Work task | Of the lines in the data below, write out exactly those from the one holding "brown ring: 4 -> 5" through the one holding "pink cone: 11 -> 15", both included.

[Object state change records]

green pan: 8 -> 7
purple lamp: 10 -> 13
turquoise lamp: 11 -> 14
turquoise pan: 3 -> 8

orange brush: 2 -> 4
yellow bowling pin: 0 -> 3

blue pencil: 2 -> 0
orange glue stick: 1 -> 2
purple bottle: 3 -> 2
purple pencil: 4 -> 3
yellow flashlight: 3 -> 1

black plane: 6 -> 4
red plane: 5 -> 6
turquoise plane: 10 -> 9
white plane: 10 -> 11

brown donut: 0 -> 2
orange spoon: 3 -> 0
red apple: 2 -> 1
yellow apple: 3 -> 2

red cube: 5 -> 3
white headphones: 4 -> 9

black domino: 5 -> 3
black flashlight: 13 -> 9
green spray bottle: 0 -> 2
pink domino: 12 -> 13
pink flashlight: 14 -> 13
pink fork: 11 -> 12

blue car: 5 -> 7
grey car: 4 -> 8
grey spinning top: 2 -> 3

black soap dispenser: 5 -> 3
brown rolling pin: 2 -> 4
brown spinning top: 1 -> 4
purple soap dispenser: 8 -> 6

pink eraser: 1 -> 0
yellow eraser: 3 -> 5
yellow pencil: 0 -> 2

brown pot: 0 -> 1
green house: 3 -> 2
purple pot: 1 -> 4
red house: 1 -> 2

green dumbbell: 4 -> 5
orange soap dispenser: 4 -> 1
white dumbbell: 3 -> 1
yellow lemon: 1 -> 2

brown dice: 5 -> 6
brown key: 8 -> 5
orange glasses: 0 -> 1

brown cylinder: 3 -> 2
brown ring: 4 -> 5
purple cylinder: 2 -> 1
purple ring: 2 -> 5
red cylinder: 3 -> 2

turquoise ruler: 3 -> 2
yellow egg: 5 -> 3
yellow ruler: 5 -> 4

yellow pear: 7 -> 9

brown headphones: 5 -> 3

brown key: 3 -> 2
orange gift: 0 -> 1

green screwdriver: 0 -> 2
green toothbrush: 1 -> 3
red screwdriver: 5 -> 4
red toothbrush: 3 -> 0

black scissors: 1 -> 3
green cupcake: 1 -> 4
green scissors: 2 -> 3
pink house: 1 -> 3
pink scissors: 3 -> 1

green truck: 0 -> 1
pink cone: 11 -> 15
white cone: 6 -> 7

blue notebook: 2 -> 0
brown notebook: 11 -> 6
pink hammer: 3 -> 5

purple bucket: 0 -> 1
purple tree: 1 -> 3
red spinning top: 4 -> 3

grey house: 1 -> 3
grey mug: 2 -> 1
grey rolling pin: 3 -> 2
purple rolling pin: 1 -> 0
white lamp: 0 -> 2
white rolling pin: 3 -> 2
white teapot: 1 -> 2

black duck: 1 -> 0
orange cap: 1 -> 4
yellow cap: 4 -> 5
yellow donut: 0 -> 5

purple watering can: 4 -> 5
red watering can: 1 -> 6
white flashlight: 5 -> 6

Written solution |
brown ring: 4 -> 5
purple cylinder: 2 -> 1
purple ring: 2 -> 5
red cylinder: 3 -> 2

turquoise ruler: 3 -> 2
yellow egg: 5 -> 3
yellow ruler: 5 -> 4

yellow pear: 7 -> 9

brown headphones: 5 -> 3

brown key: 3 -> 2
orange gift: 0 -> 1

green screwdriver: 0 -> 2
green toothbrush: 1 -> 3
red screwdriver: 5 -> 4
red toothbrush: 3 -> 0

black scissors: 1 -> 3
green cupcake: 1 -> 4
green scissors: 2 -> 3
pink house: 1 -> 3
pink scissors: 3 -> 1

green truck: 0 -> 1
pink cone: 11 -> 15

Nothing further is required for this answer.